> [Required work]
Retype all the data word for word.

> [Dataset content]
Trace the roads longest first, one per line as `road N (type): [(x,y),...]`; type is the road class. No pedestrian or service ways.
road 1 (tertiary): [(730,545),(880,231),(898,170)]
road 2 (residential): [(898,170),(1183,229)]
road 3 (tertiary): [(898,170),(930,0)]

> [Task response]
Trace the roads longest first, one per line as `road N (type): [(x,y),...]`; type is the road class. No pedestrian or service ways.
road 1 (tertiary): [(730,545),(880,231),(898,170)]
road 2 (residential): [(898,170),(1183,229)]
road 3 (tertiary): [(898,170),(930,0)]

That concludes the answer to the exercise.